WHAT THE TASK ASKS :: Please print every record below exactly as written, leaving out the pictures.

DATA FOR THIS EXERCISE ::

*** Begin section ***

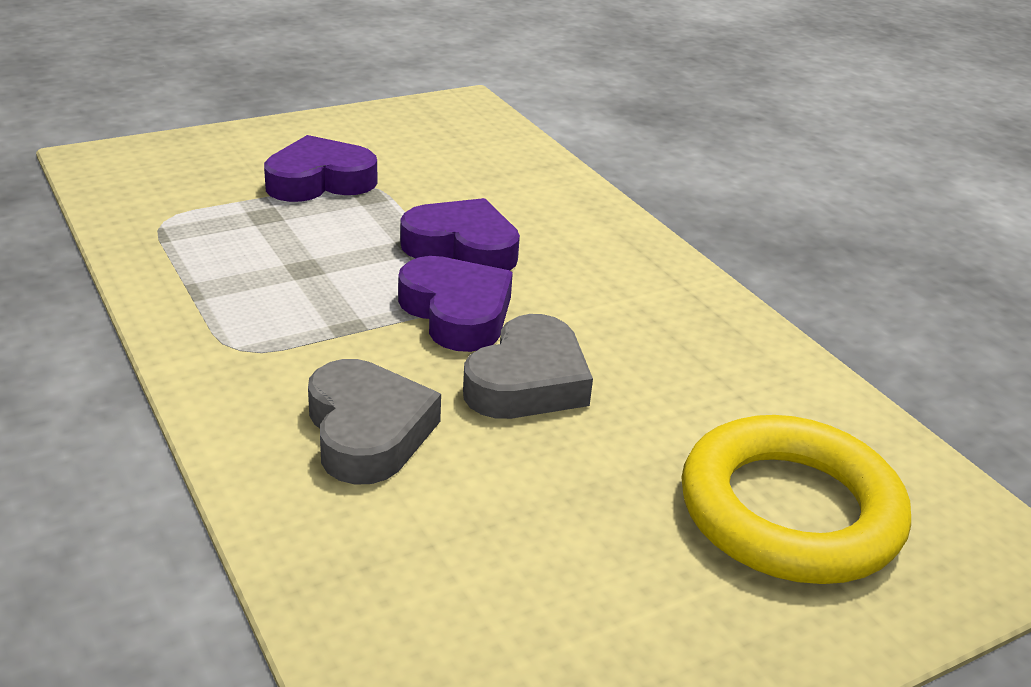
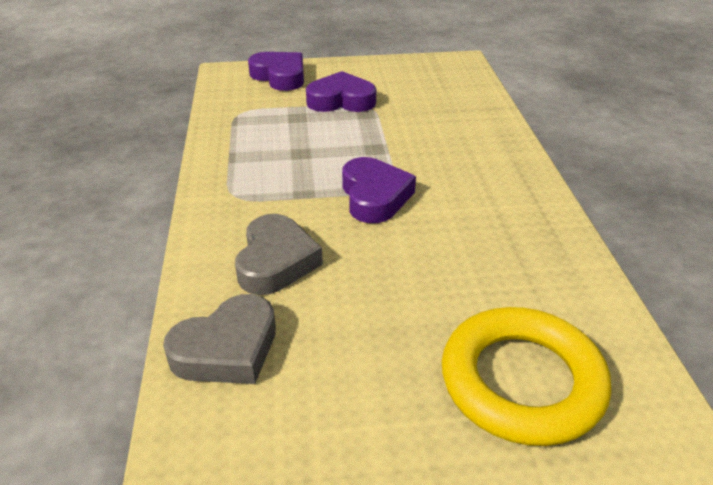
camera: 25 degrees right, 5 degrees up
(462, 247) = (403, 155): purple heart -> purple heart (280, 76)
(528, 381) = (393, 250): grey heart -> grey heart (227, 349)

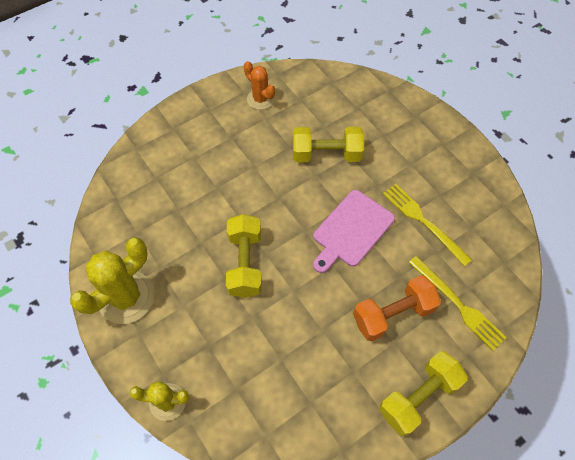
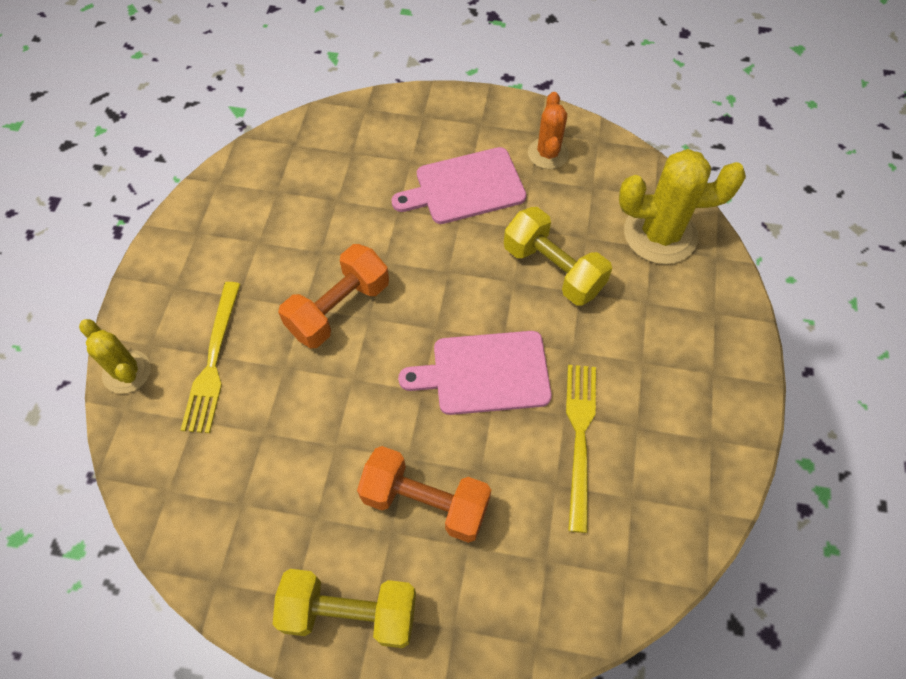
camera: 45 degrees right, 0 degrees up
(126, 297) = (201, 244): yellow cactus -> yellow cactus (660, 234)
(238, 148) = (465, 187): none -> pink cutting board
(245, 263) = (339, 308): yellow dumbbell -> orange dumbbell
(457, 304) = (510, 564): yellow fork -> yellow fork (213, 361)

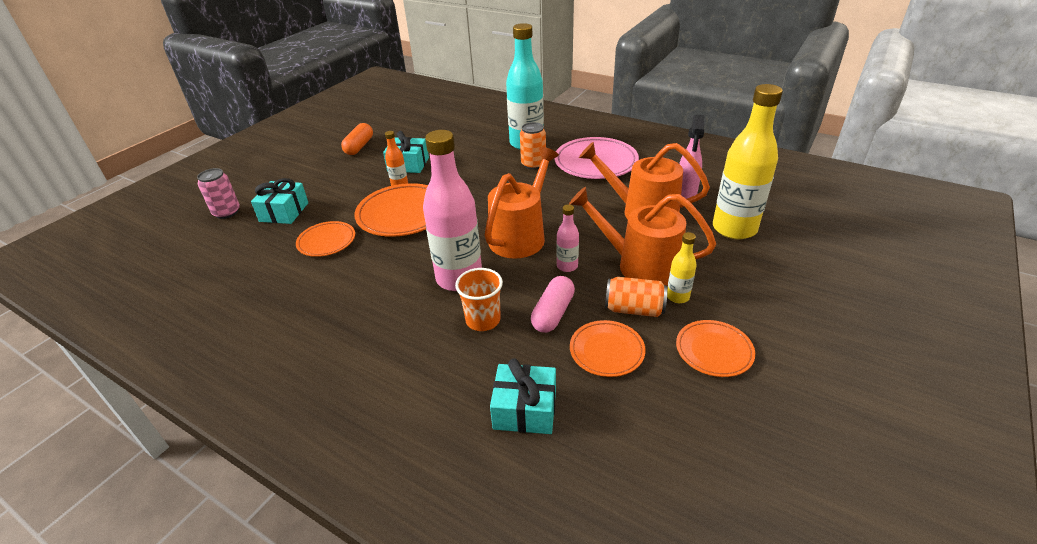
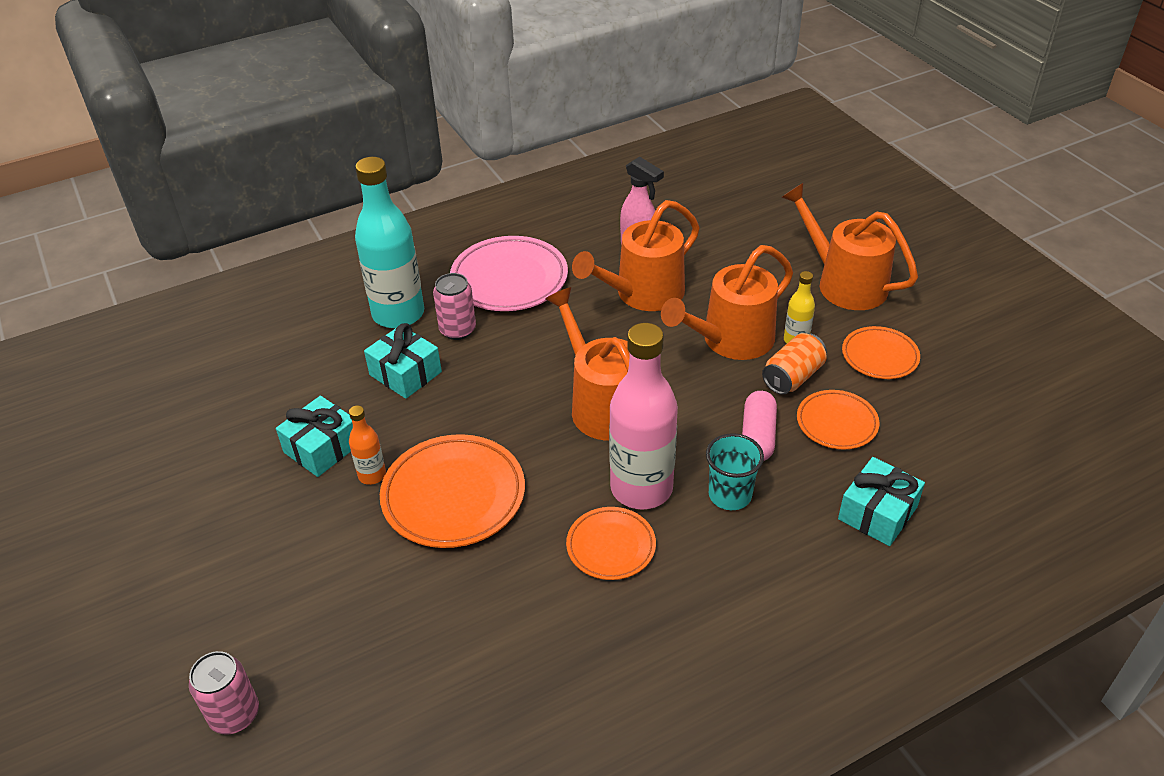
camera: 60 degrees left, 5 degrees up
(284, 212) = (312, 633): turquoise gift -> turquoise gift (405, 373)
(326, 241) = (446, 598): orange plate -> orange plate (611, 546)
(359, 147) = (199, 487): orange capsule -> none
(483, 320) = (730, 495): orange cup -> turquoise cup
(533, 164) = (457, 330): orange can -> pink can
(553, 313) = (757, 436): pink capsule -> pink capsule turned 45 degrees clockwise
(567, 266) = (690, 392): pink bottle -> none
(734, 229) = (725, 251): yellow bottle -> none
(780, 300) = (844, 283): none -> orange watering can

*** End section ***

REPLY TO THE TASK ::
camera: 25 degrees right, 5 degrees up
(462, 247) = (403, 155): purple heart -> purple heart (280, 76)
(528, 381) = (393, 250): grey heart -> grey heart (227, 349)

camera: 45 degrees right, 0 degrees up
(126, 297) = (201, 244): yellow cactus -> yellow cactus (660, 234)
(238, 148) = (465, 187): none -> pink cutting board
(245, 263) = (339, 308): yellow dumbbell -> orange dumbbell
(457, 304) = (510, 564): yellow fork -> yellow fork (213, 361)

camera: 60 degrees left, 5 degrees up
(284, 212) = (312, 633): turquoise gift -> turquoise gift (405, 373)
(326, 241) = (446, 598): orange plate -> orange plate (611, 546)
(359, 147) = (199, 487): orange capsule -> none
(483, 320) = (730, 495): orange cup -> turquoise cup
(533, 164) = (457, 330): orange can -> pink can
(553, 313) = (757, 436): pink capsule -> pink capsule turned 45 degrees clockwise
(567, 266) = (690, 392): pink bottle -> none
(734, 229) = (725, 251): yellow bottle -> none
(780, 300) = (844, 283): none -> orange watering can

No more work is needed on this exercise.